▶ **Object matching data**
• • • • • • •

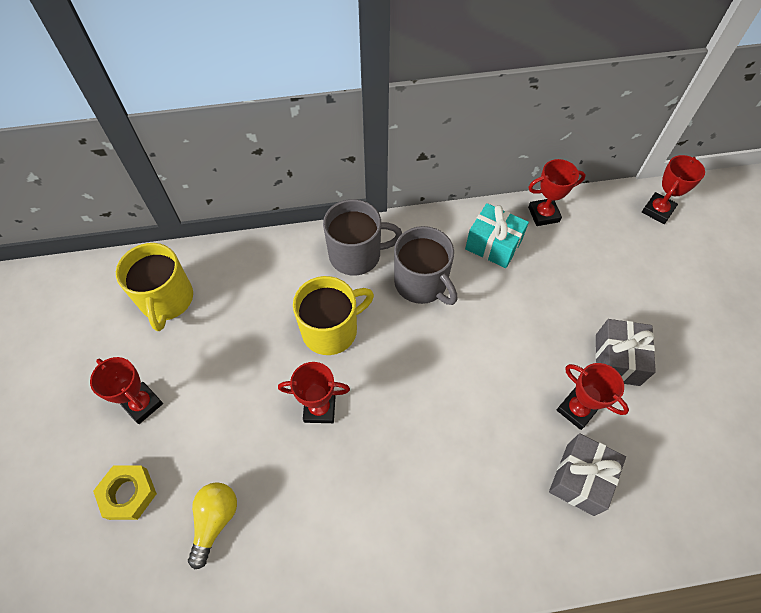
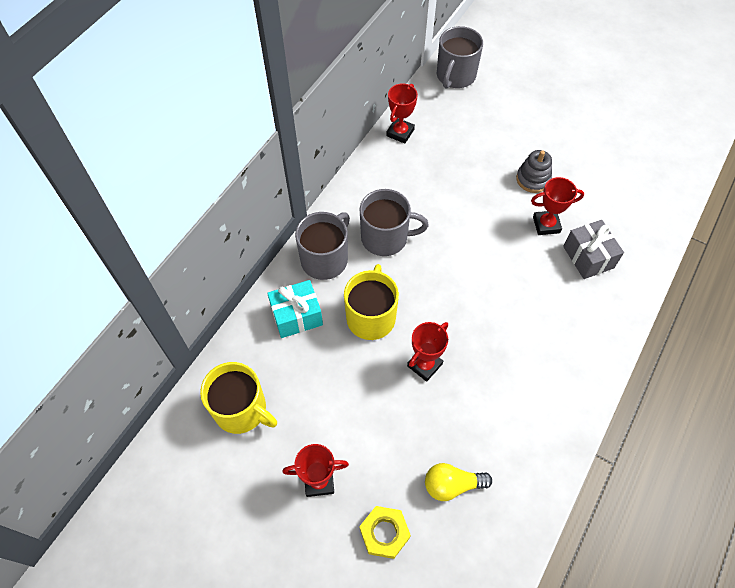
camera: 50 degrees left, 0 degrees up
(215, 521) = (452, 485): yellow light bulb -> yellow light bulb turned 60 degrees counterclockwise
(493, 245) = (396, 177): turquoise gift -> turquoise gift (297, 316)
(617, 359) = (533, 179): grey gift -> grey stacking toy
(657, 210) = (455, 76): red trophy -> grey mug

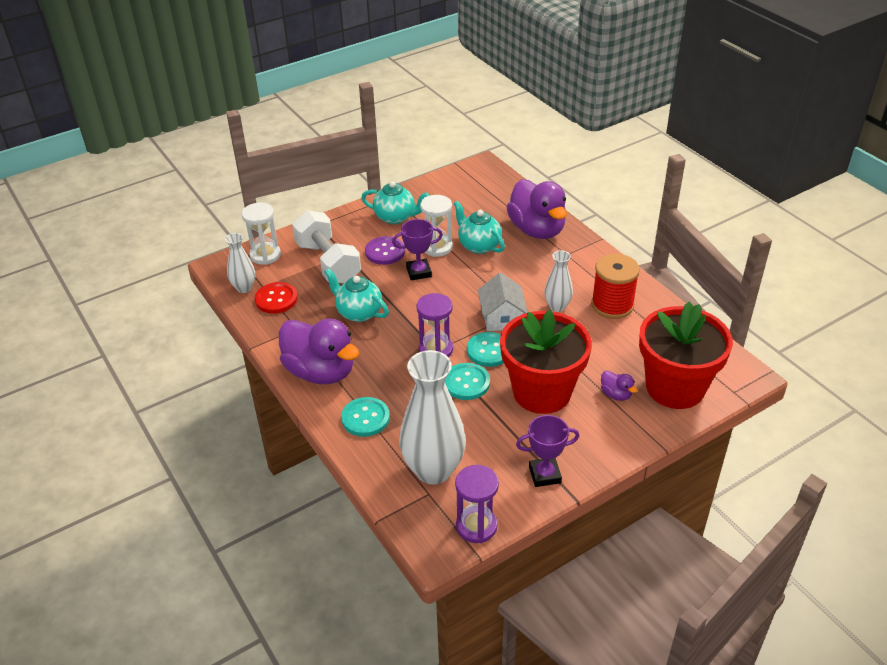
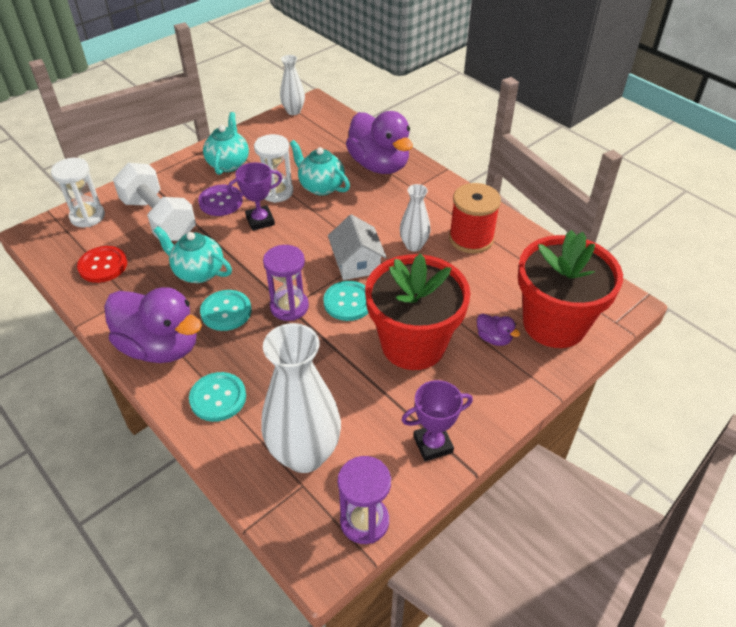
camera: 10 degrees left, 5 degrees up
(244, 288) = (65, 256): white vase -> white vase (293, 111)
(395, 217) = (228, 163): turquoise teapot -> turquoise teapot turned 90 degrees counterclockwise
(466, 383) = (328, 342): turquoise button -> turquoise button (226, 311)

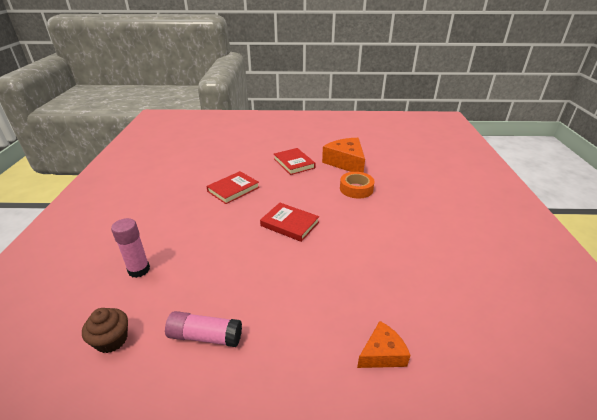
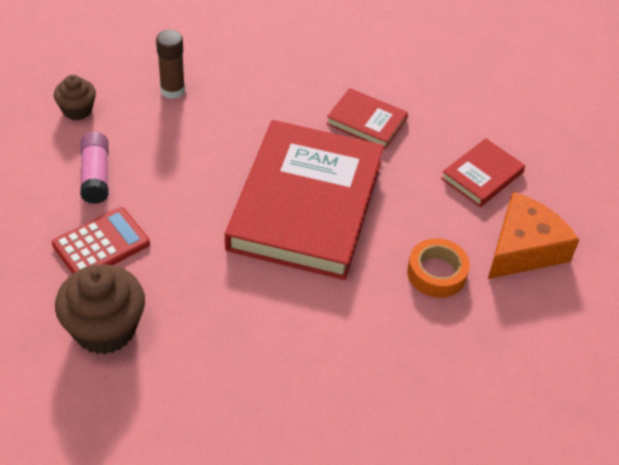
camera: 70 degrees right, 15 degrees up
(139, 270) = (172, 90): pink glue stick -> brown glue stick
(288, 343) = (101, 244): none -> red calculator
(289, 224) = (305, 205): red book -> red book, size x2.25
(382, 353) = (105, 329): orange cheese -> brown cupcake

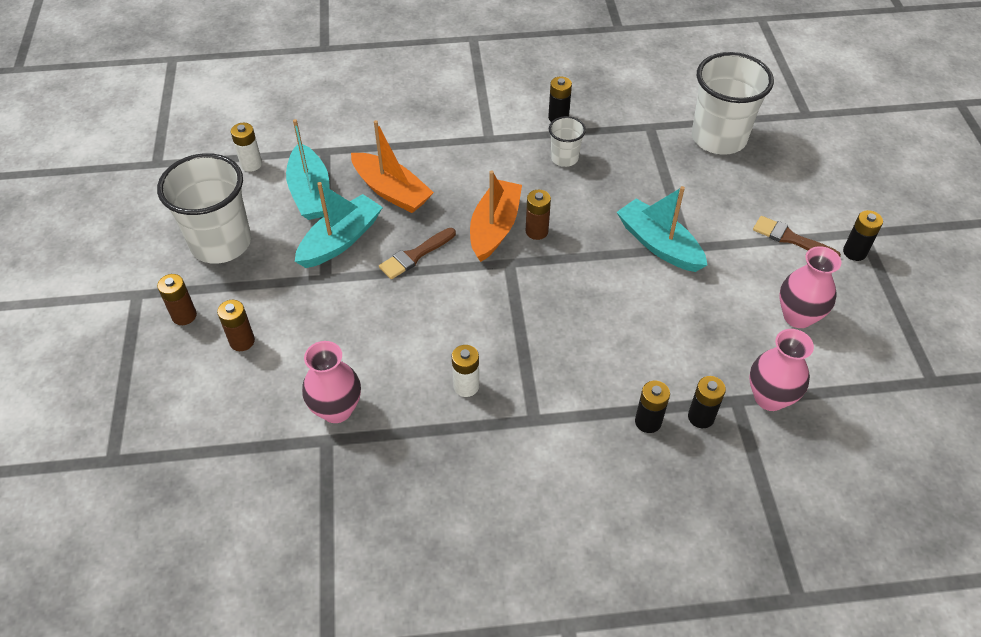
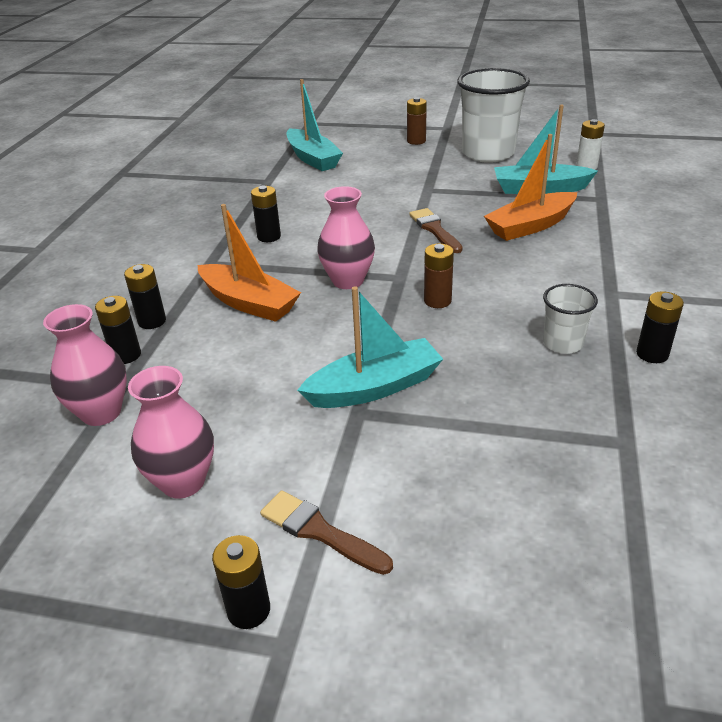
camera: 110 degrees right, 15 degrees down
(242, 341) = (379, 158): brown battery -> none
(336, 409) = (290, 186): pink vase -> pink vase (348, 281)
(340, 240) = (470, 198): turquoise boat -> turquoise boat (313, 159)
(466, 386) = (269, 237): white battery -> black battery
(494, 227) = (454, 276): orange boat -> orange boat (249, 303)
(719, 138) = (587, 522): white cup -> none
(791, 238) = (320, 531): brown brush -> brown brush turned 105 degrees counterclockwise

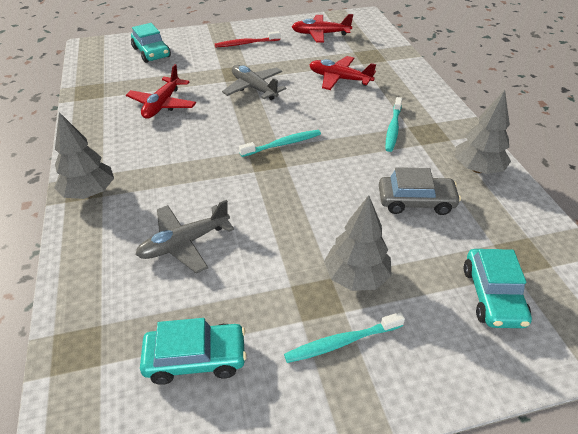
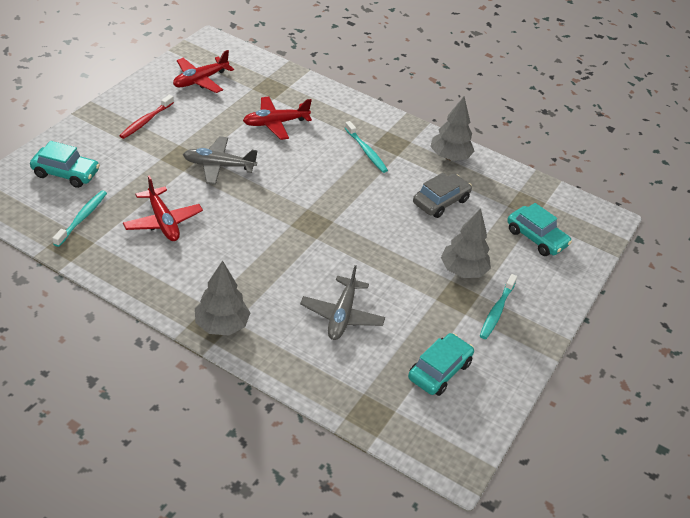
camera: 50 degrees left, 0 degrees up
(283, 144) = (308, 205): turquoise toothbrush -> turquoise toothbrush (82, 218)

• • • • • • •

▶ **BRIEF**
Only the lines from the line holding "(494, 227) = (454, 276): orange" through the last line above belong in the answer, repeated exactly; the pictures do not.

▶ **ANSWER FOR THE TASK**
(494, 227) = (454, 276): orange boat -> orange boat (249, 303)
(719, 138) = (587, 522): white cup -> none
(791, 238) = (320, 531): brown brush -> brown brush turned 105 degrees counterclockwise

camera: 50 degrees left, 0 degrees up
(283, 144) = (308, 205): turquoise toothbrush -> turquoise toothbrush (82, 218)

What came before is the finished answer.